■ YOUR ASSIGNMENT ■
Once you find the line containing "BARO2 pin SCL: D25 -> D35", output it and every line after it to the end of the records, exactly.

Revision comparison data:
-----

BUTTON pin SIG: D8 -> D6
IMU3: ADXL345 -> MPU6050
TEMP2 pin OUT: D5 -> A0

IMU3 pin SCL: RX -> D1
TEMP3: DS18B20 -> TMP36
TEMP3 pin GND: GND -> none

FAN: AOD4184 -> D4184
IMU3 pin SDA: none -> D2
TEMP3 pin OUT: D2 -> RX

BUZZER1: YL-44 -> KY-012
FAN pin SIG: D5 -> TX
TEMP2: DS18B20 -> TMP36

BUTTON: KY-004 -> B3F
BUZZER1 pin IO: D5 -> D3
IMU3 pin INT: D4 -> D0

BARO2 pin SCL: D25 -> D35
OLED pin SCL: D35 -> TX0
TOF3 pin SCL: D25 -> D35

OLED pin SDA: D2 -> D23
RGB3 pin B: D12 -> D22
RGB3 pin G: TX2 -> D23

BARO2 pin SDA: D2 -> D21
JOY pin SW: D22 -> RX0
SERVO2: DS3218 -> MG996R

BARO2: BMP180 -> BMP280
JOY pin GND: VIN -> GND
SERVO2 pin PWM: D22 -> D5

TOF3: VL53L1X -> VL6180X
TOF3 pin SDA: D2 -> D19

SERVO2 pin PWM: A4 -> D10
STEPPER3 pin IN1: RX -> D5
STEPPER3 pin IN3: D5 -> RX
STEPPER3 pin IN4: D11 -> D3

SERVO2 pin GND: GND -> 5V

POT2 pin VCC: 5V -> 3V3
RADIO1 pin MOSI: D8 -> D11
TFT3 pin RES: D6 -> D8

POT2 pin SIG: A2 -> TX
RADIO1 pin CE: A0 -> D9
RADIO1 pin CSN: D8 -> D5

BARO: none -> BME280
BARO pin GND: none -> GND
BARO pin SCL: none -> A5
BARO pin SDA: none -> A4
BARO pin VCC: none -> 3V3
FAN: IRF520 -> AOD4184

-----

■ EXERCISE SOLUTION ■
BARO2 pin SCL: D25 -> D35
OLED pin SCL: D35 -> TX0
TOF3 pin SCL: D25 -> D35

OLED pin SDA: D2 -> D23
RGB3 pin B: D12 -> D22
RGB3 pin G: TX2 -> D23

BARO2 pin SDA: D2 -> D21
JOY pin SW: D22 -> RX0
SERVO2: DS3218 -> MG996R

BARO2: BMP180 -> BMP280
JOY pin GND: VIN -> GND
SERVO2 pin PWM: D22 -> D5

TOF3: VL53L1X -> VL6180X
TOF3 pin SDA: D2 -> D19

SERVO2 pin PWM: A4 -> D10
STEPPER3 pin IN1: RX -> D5
STEPPER3 pin IN3: D5 -> RX
STEPPER3 pin IN4: D11 -> D3

SERVO2 pin GND: GND -> 5V

POT2 pin VCC: 5V -> 3V3
RADIO1 pin MOSI: D8 -> D11
TFT3 pin RES: D6 -> D8

POT2 pin SIG: A2 -> TX
RADIO1 pin CE: A0 -> D9
RADIO1 pin CSN: D8 -> D5

BARO: none -> BME280
BARO pin GND: none -> GND
BARO pin SCL: none -> A5
BARO pin SDA: none -> A4
BARO pin VCC: none -> 3V3
FAN: IRF520 -> AOD4184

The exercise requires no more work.